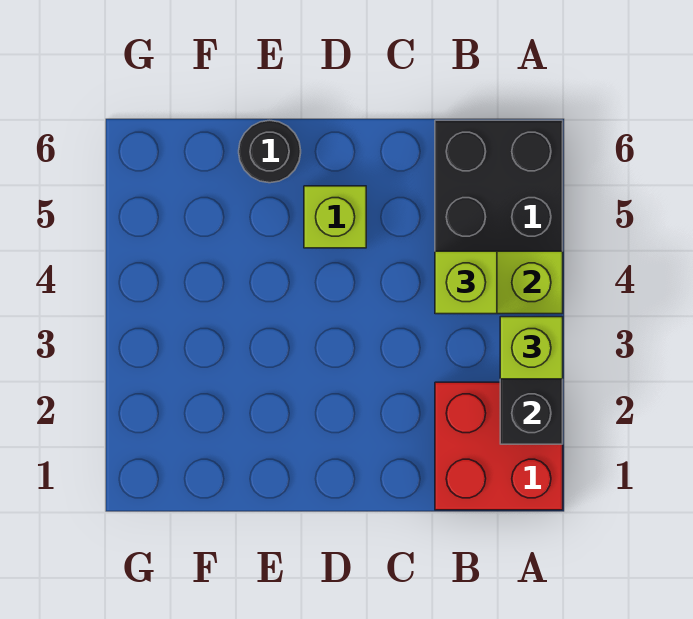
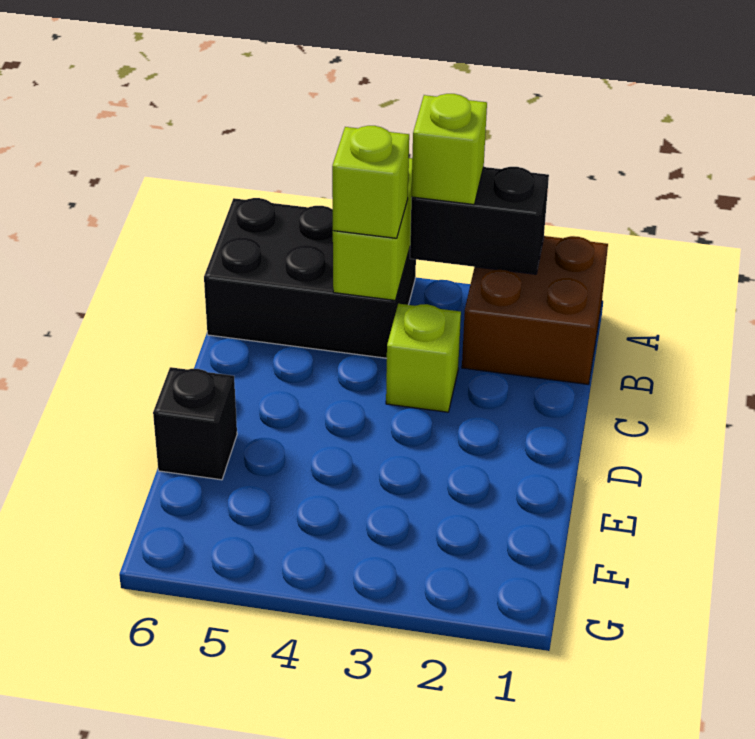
red brick A1:B2 level 1 -> brown brick A1:B2 level 1
lime brick D5 level 1 -> lime brick C3 level 1
black round brick E6 level 1 -> black brick E6 level 1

• Work to be completed
Exactly as written, return every line of the listing, but not the pictures.

• Answer to this exercise
red brick A1:B2 level 1 -> brown brick A1:B2 level 1
lime brick D5 level 1 -> lime brick C3 level 1
black round brick E6 level 1 -> black brick E6 level 1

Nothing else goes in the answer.